Change detection data
_ _ _ _ _

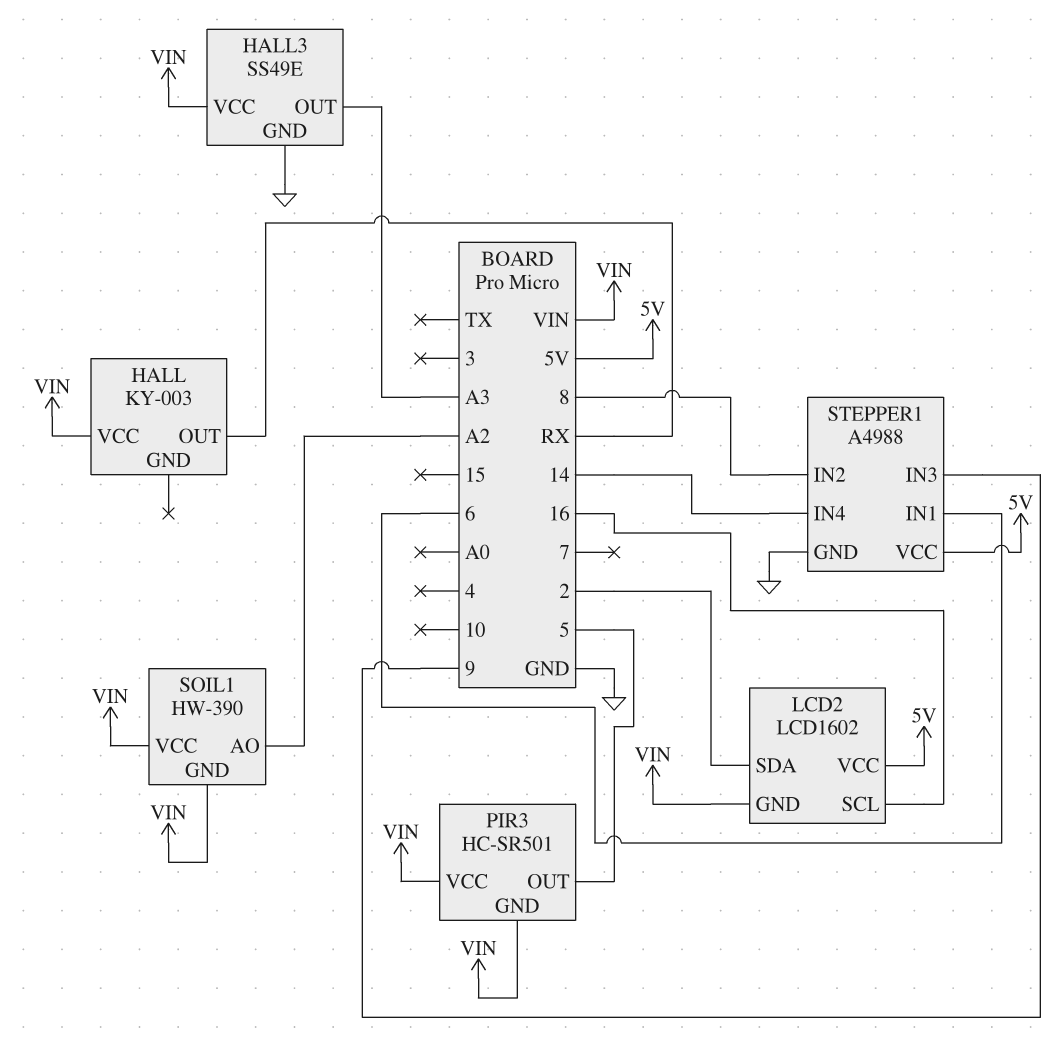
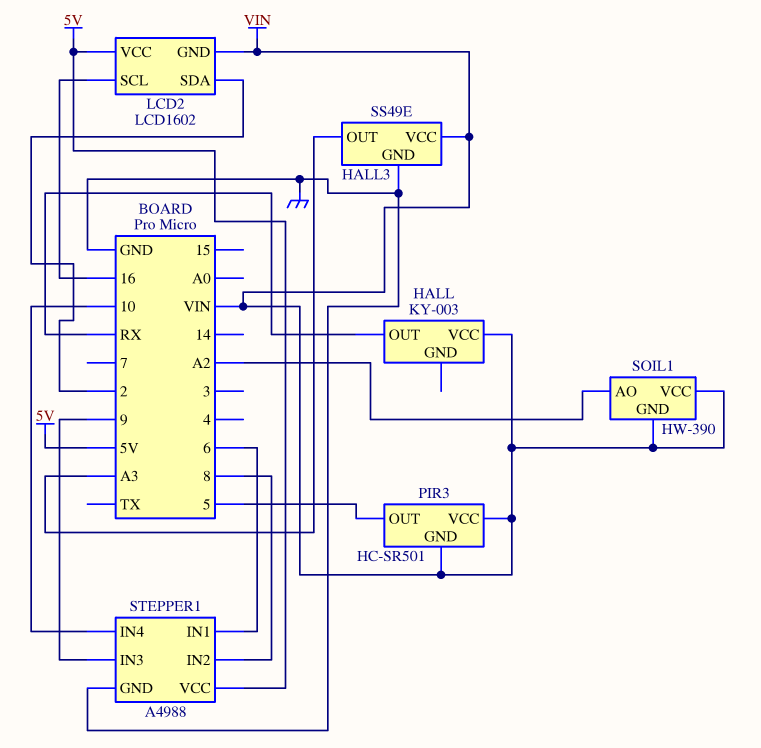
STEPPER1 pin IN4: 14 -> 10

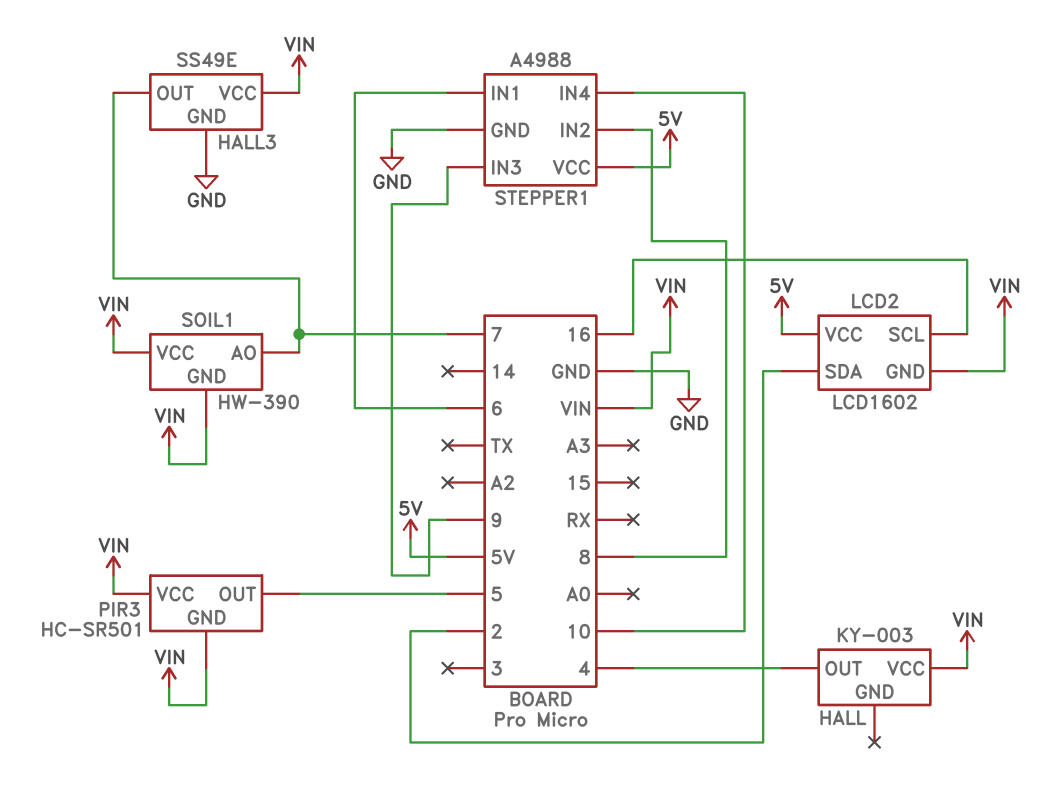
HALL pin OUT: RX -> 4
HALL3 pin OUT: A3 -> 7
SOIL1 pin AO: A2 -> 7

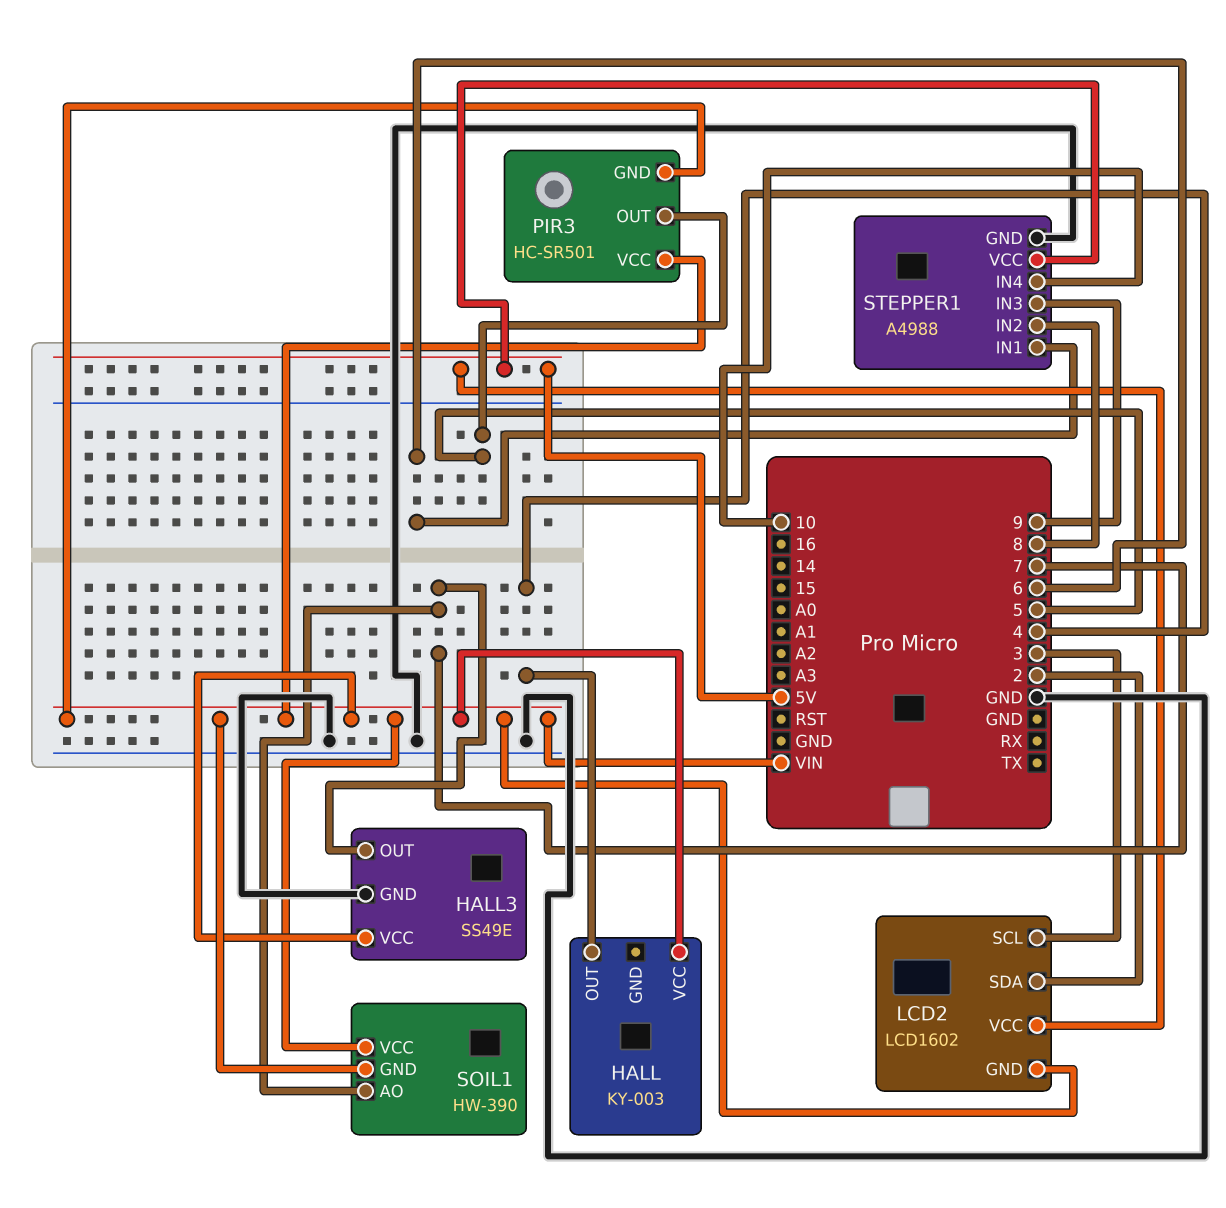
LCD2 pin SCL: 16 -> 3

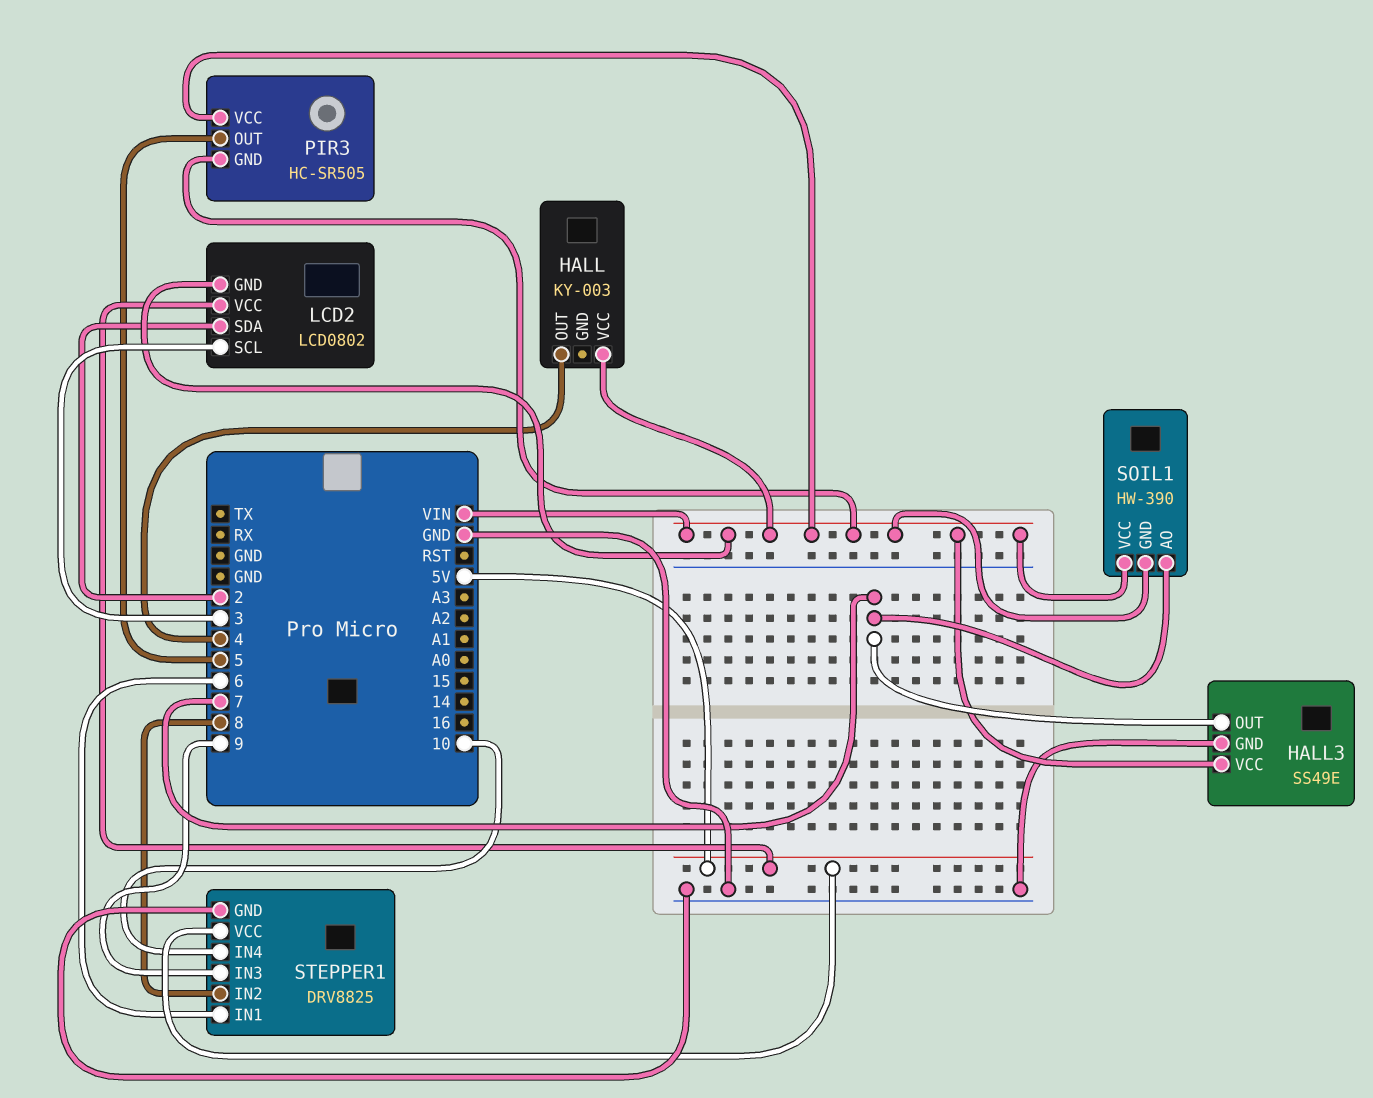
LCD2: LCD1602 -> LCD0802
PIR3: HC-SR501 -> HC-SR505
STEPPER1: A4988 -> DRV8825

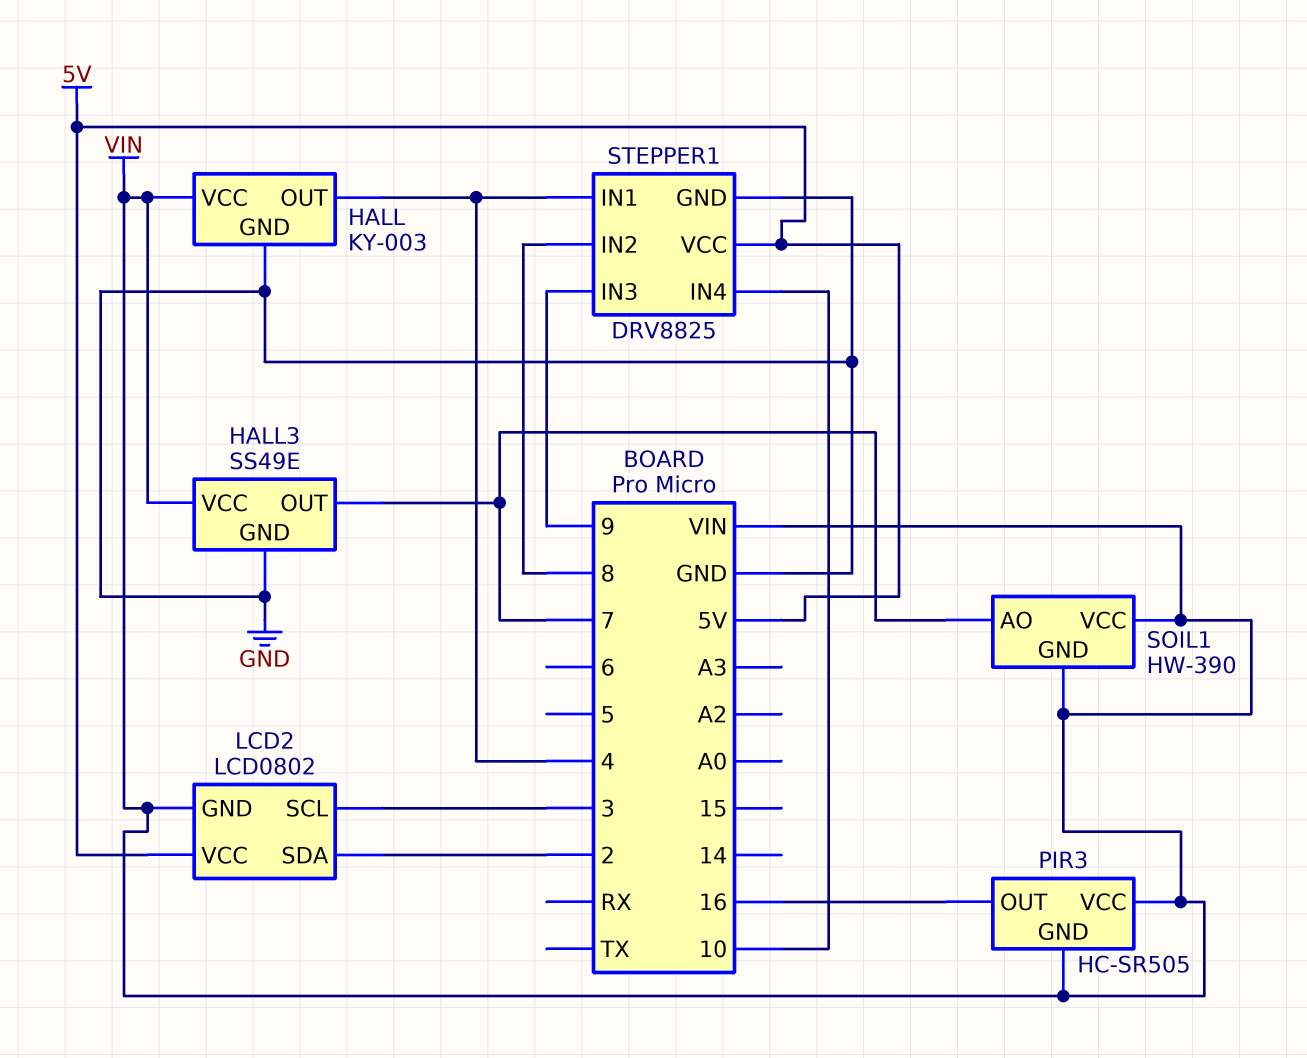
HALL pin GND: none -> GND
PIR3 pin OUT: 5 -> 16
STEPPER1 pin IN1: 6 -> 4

_ _ _ _ _

TASK STATEMENT - Transcribe the data word for word, with no images.

EXERCISE SOLUTION -
STEPPER1 pin IN4: 14 -> 10

HALL pin OUT: RX -> 4
HALL3 pin OUT: A3 -> 7
SOIL1 pin AO: A2 -> 7

LCD2 pin SCL: 16 -> 3

LCD2: LCD1602 -> LCD0802
PIR3: HC-SR501 -> HC-SR505
STEPPER1: A4988 -> DRV8825

HALL pin GND: none -> GND
PIR3 pin OUT: 5 -> 16
STEPPER1 pin IN1: 6 -> 4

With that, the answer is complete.